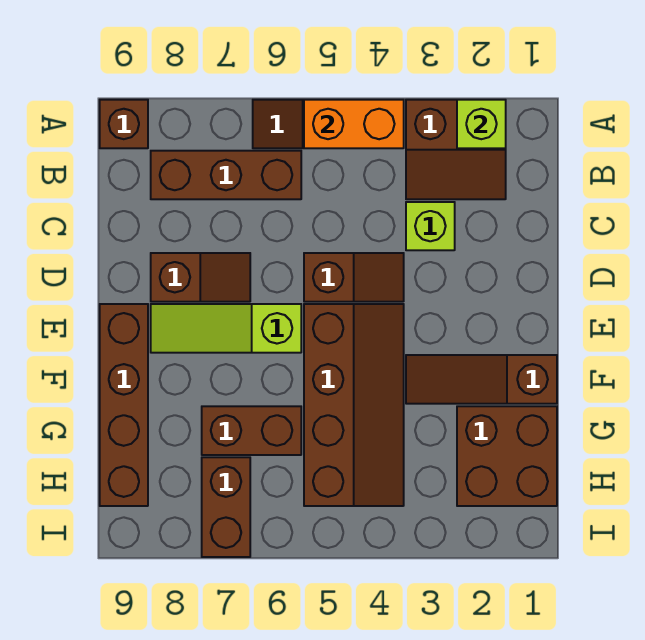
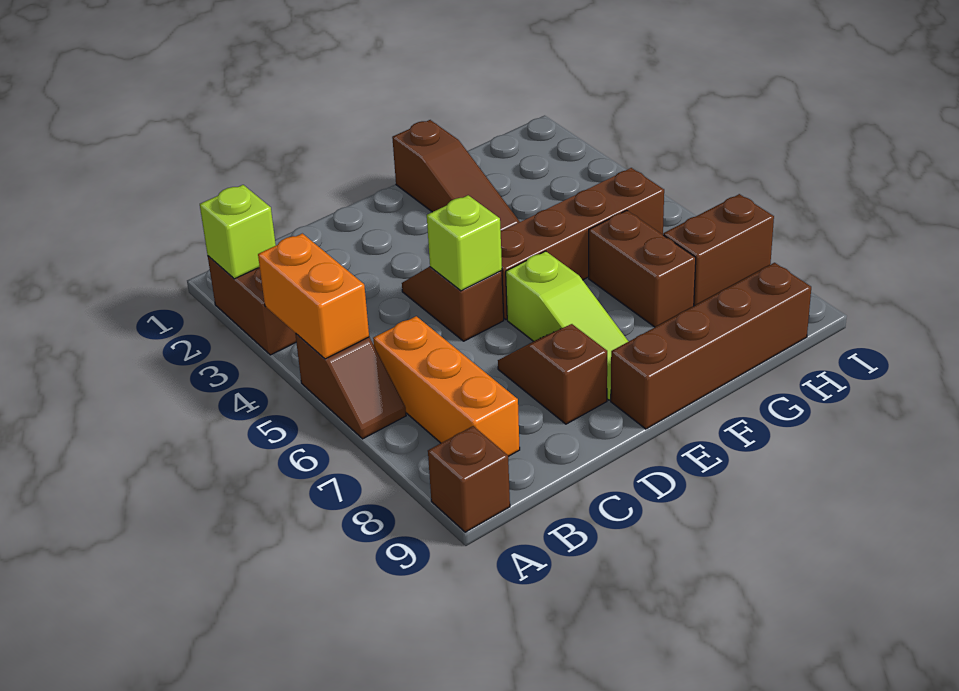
brown brick B6:B8 level 1 -> orange brick B6:B8 level 1
lime brick C3 level 1 -> lime brick D5 level 2
brown brick G1:H2 level 1 -> none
• • •
◆ **ACTION ITEM**: Set down the material exactly as given, but print none of the pictures.

◆ **YOUR RESPONSE**:
brown brick B6:B8 level 1 -> orange brick B6:B8 level 1
lime brick C3 level 1 -> lime brick D5 level 2
brown brick G1:H2 level 1 -> none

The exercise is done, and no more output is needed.